* **Source records**

..........

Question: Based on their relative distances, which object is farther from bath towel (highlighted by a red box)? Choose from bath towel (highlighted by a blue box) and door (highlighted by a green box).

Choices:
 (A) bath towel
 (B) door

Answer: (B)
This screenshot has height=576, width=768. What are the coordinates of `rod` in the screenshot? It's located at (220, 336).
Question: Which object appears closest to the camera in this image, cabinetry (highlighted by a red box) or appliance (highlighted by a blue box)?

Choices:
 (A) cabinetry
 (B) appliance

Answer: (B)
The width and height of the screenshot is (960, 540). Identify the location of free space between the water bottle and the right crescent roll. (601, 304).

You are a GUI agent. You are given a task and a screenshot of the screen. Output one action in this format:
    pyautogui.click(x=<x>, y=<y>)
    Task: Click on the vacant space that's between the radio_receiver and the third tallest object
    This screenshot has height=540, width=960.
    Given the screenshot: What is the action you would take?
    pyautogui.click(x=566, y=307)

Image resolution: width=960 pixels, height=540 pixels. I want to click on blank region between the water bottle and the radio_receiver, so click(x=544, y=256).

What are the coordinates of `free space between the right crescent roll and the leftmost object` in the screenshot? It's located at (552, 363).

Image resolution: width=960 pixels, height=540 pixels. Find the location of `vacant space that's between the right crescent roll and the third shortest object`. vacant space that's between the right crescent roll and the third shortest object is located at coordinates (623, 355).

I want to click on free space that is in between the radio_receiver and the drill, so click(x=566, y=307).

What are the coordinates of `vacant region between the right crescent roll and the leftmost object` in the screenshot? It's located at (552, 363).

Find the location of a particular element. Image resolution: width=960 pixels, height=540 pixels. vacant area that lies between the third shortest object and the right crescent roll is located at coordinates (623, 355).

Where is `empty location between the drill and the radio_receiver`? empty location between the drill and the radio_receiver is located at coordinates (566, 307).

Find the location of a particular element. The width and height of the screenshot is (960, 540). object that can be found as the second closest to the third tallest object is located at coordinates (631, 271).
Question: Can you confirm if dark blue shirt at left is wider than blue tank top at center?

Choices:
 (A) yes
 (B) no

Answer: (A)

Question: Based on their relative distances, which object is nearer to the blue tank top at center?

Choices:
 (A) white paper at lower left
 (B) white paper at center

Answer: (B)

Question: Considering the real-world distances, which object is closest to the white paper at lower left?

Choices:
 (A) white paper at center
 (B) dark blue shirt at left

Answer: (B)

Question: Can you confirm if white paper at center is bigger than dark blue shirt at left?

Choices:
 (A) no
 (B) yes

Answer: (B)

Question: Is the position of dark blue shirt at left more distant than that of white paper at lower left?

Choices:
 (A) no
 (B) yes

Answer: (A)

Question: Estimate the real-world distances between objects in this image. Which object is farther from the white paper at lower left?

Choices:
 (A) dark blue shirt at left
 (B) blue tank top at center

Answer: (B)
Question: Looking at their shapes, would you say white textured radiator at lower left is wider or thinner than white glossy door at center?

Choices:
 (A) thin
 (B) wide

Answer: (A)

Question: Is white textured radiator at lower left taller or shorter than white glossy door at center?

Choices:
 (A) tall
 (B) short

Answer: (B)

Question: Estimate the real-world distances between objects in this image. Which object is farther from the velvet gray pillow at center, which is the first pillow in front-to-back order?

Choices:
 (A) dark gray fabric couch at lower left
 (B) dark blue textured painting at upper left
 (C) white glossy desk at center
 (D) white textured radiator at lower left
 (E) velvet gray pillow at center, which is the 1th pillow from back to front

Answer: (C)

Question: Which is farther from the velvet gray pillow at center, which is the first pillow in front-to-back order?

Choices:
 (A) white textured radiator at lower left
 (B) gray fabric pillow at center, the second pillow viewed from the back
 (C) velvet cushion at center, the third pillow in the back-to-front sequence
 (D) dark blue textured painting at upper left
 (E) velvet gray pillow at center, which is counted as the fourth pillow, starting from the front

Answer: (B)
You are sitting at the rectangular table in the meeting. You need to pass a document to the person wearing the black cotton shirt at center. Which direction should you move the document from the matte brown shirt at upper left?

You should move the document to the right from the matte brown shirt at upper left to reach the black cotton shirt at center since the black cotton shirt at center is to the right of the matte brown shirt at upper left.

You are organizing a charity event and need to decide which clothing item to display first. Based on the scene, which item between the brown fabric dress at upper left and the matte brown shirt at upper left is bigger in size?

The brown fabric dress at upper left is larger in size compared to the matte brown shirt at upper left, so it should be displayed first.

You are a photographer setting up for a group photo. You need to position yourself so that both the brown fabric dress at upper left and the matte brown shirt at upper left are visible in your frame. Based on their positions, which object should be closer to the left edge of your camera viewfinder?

..........

* **Task**
List every line of the material above that contains the word "velvet". Case counts.

* **Response**
Question: Estimate the real-world distances between objects in this image. Which object is farther from the velvet gray pillow at center, which is the first pillow in front-to-back order?
 (E) velvet gray pillow at center, which is the 1th pillow from back to front
Question: Which is farther from the velvet gray pillow at center, which is the first pillow in front-to-back order?
 (C) velvet cushion at center, the third pillow in the back-to-front sequence
 (E) velvet gray pillow at center, which is counted as the fourth pillow, starting from the front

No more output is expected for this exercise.